EXERCISE OBJECTIVE - Copy out the entries exactly, and wherever a picture appears, leave it out.

-- EXTRACTED DATA follows --

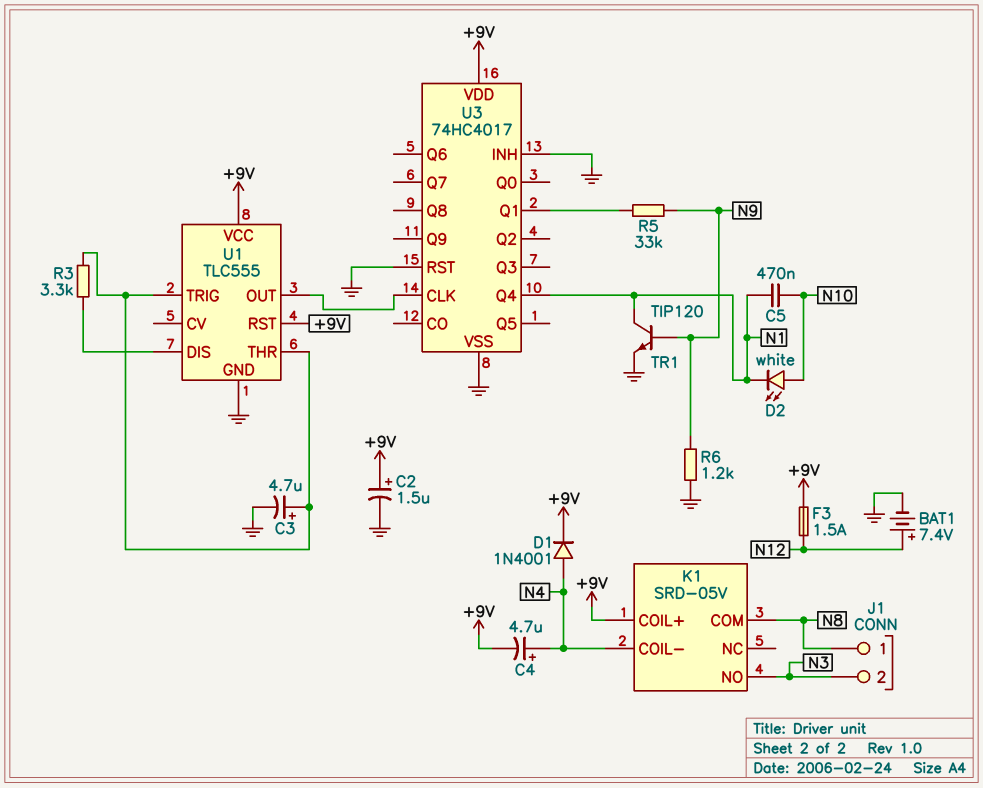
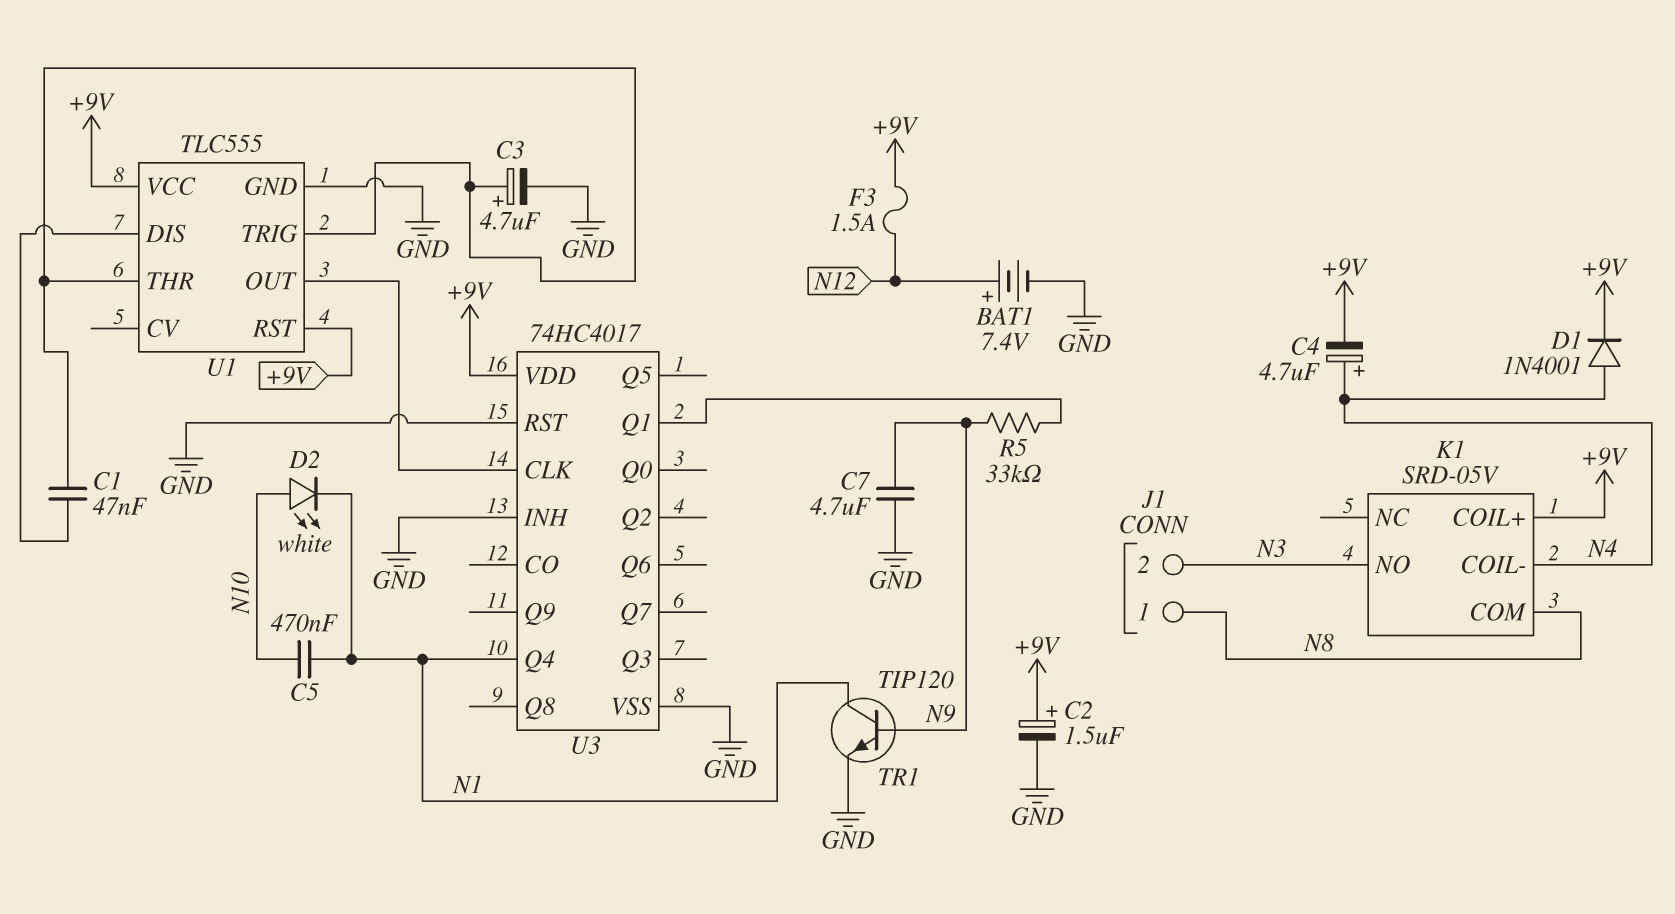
C1: none -> 47nF (U1/DIS, U1/THR)
C7: none -> 4.7uF (GND, N9)
R3: 3.3k (U1/DIS, U1/THR) -> none
R6: 1.2k (GND, N9) -> none

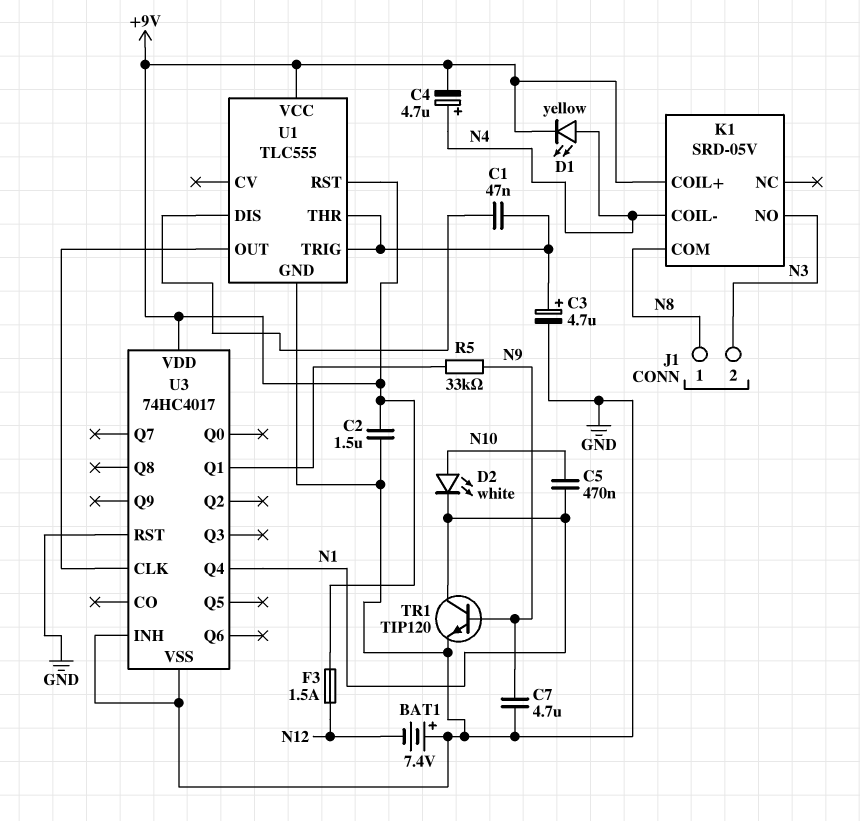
BAT1: 7.4V (plus N12, minus GND) -> 7.4V (plus GND, minus N12)
C2: 1.5uF (plus +9V, minus GND) -> 1.5uF (+9V, GND)
D1: diode 1N4001 (A N4, K +9V) -> LED yellow (A N4, K +9V)

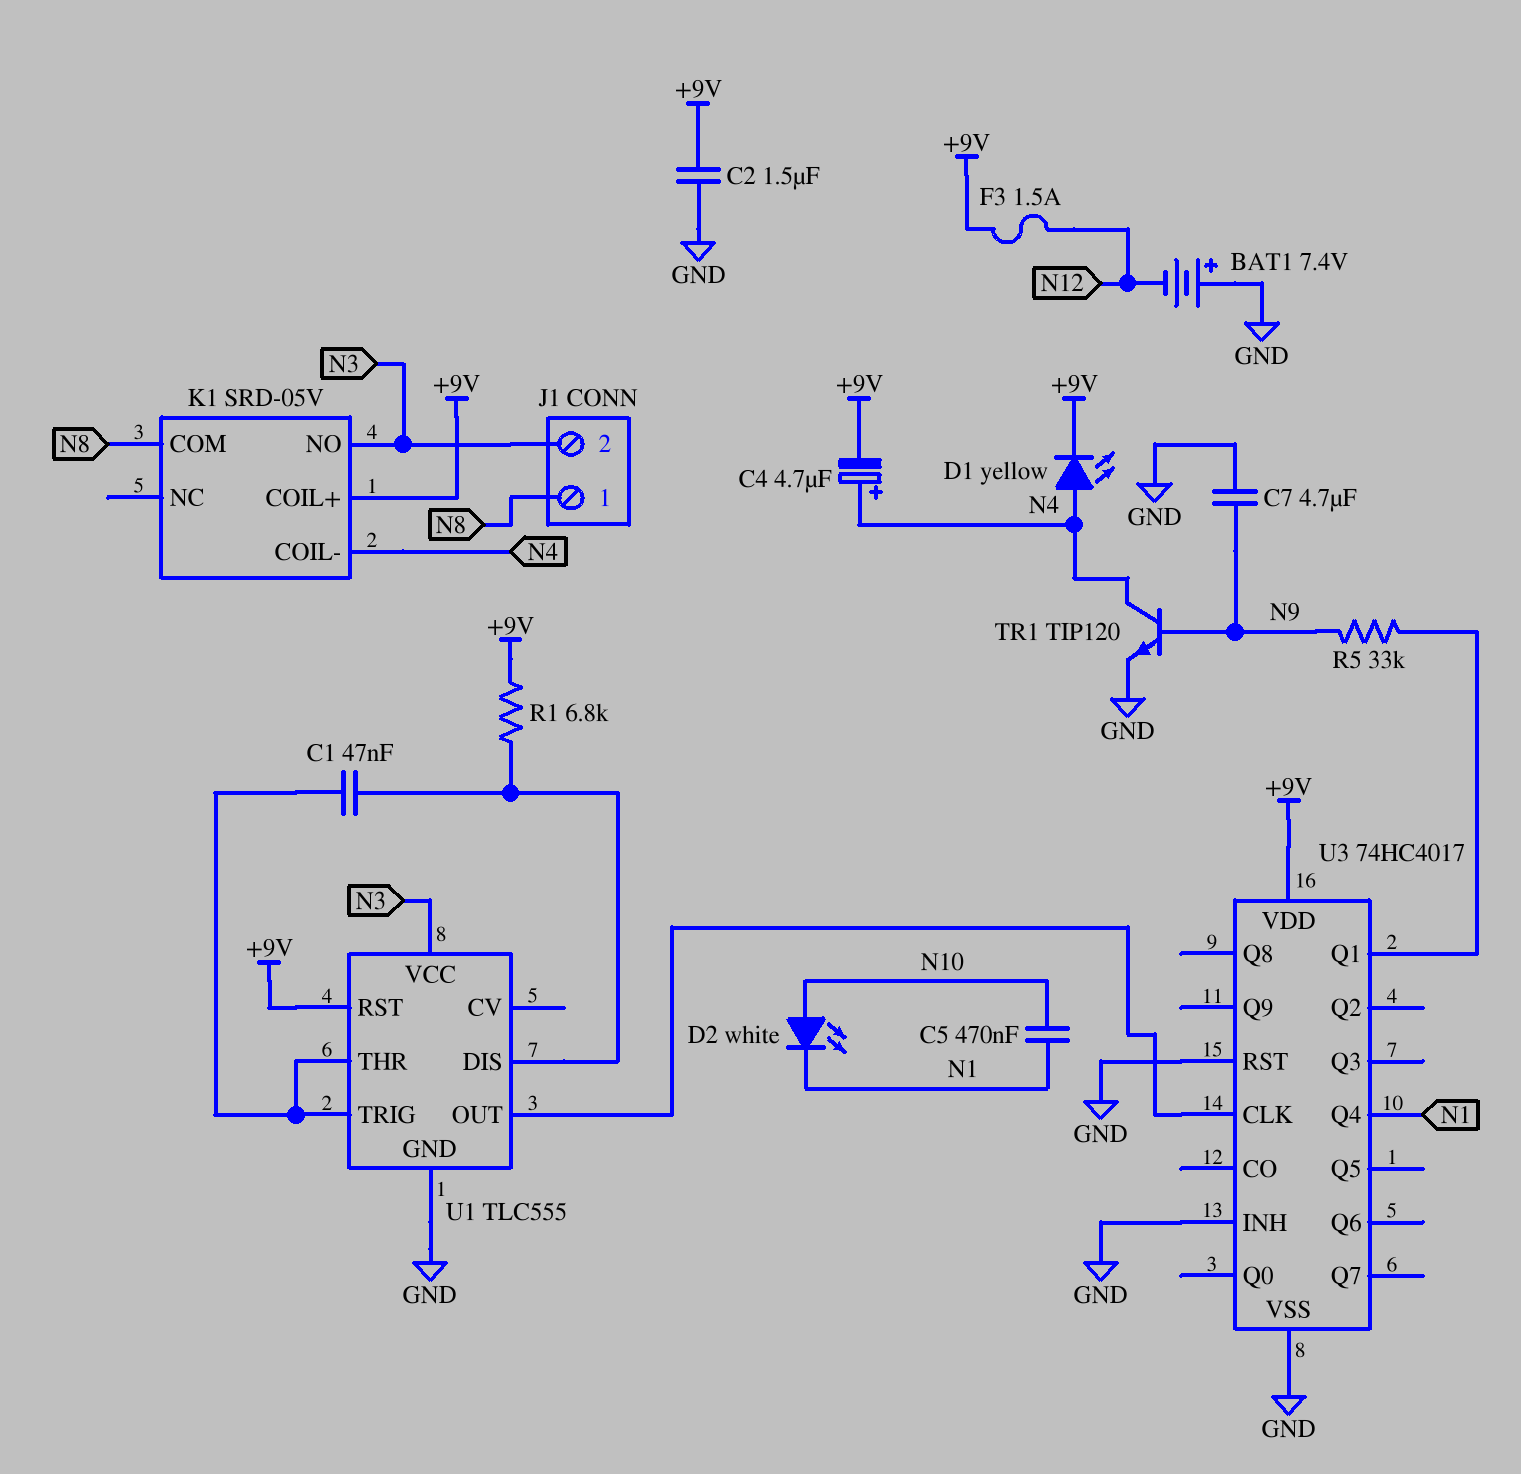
C3: 4.7uF (plus U1/THR, minus GND) -> none
R1: none -> 6.8k (+9V, U1/DIS)
TR1: NPN TIP120 (B N9, C N1, E GND) -> NPN TIP120 (B N9, C N4, E GND)
U1 pin VCC: +9V -> N3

-- EXTRACTED DATA concluded --

RESPONSE -
C1: none -> 47nF (U1/DIS, U1/THR)
C7: none -> 4.7uF (GND, N9)
R3: 3.3k (U1/DIS, U1/THR) -> none
R6: 1.2k (GND, N9) -> none

BAT1: 7.4V (plus N12, minus GND) -> 7.4V (plus GND, minus N12)
C2: 1.5uF (plus +9V, minus GND) -> 1.5uF (+9V, GND)
D1: diode 1N4001 (A N4, K +9V) -> LED yellow (A N4, K +9V)

C3: 4.7uF (plus U1/THR, minus GND) -> none
R1: none -> 6.8k (+9V, U1/DIS)
TR1: NPN TIP120 (B N9, C N1, E GND) -> NPN TIP120 (B N9, C N4, E GND)
U1 pin VCC: +9V -> N3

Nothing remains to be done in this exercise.